ACTIVITY>
Give the data below again exactly, and drop each picture from it.

DATA RECORDS>
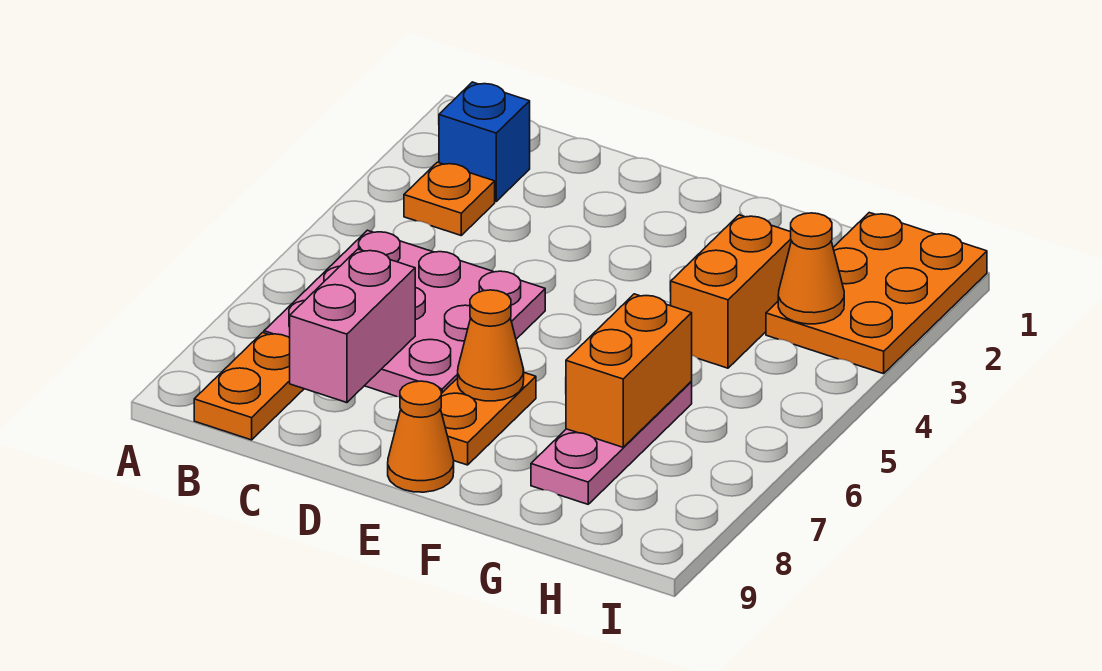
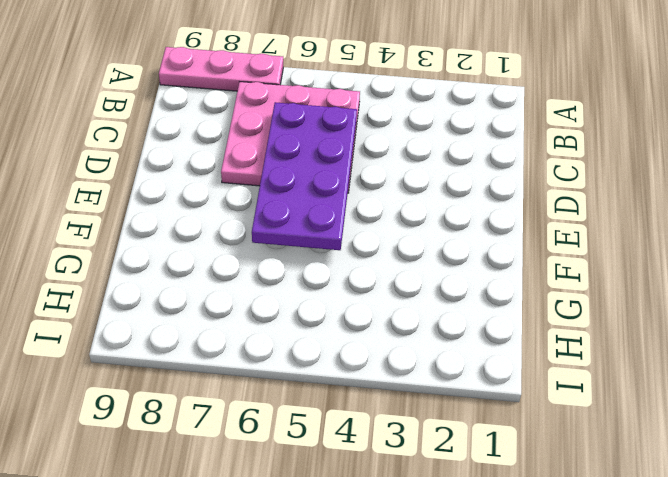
pink plate A7:A9 level 1 -> pink plate G6:G8 level 1
purple plate C5:F6 level 2 -> none
none -> blue brick B2 level 1
none -> orange plate B3 level 1
none -> orange plate B8:B9 level 1

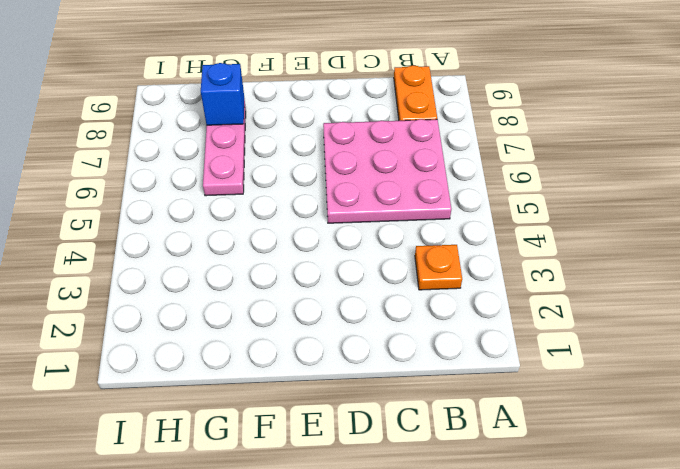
blue brick G8 level 2 -> blue brick B2 level 1
none -> orange plate E7:E8 level 1
none -> orange cone E9 level 1
none -> orange brick G3:G4 level 1

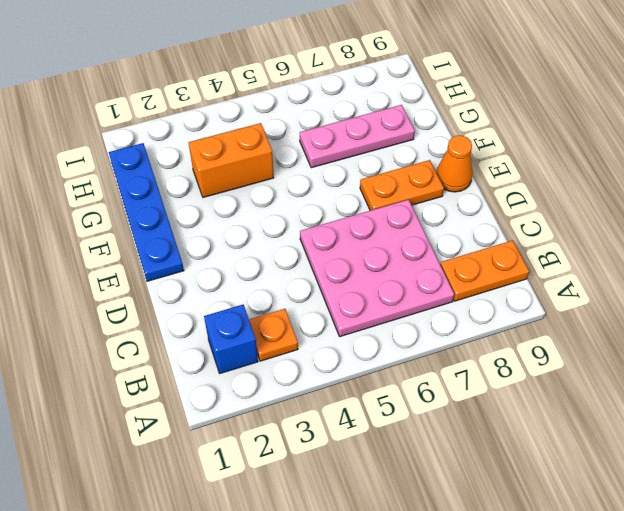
blue plate E1:H1 level 1 -> orange plate H1:I3 level 1
none -> pink brick C7:C8 level 2
none -> orange cone E7 level 2
none -> orange brick G6:G7 level 2

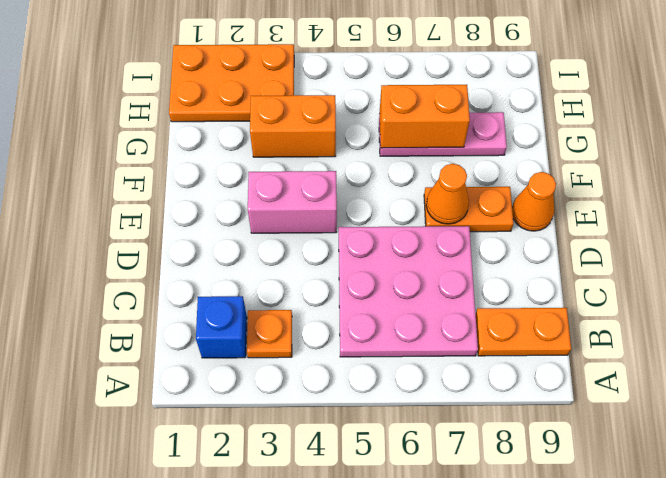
pink brick E3:E4 level 1 -> pink brick C7:C8 level 2
none -> orange cone H3 level 2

RESULT FOR THIS TASK>
pink plate A7:A9 level 1 -> pink plate G6:G8 level 1
purple plate C5:F6 level 2 -> none
none -> blue brick B2 level 1
none -> orange plate B3 level 1
none -> orange plate B8:B9 level 1

blue brick G8 level 2 -> blue brick B2 level 1
none -> orange plate E7:E8 level 1
none -> orange cone E9 level 1
none -> orange brick G3:G4 level 1

blue plate E1:H1 level 1 -> orange plate H1:I3 level 1
none -> pink brick C7:C8 level 2
none -> orange cone E7 level 2
none -> orange brick G6:G7 level 2

pink brick E3:E4 level 1 -> pink brick C7:C8 level 2
none -> orange cone H3 level 2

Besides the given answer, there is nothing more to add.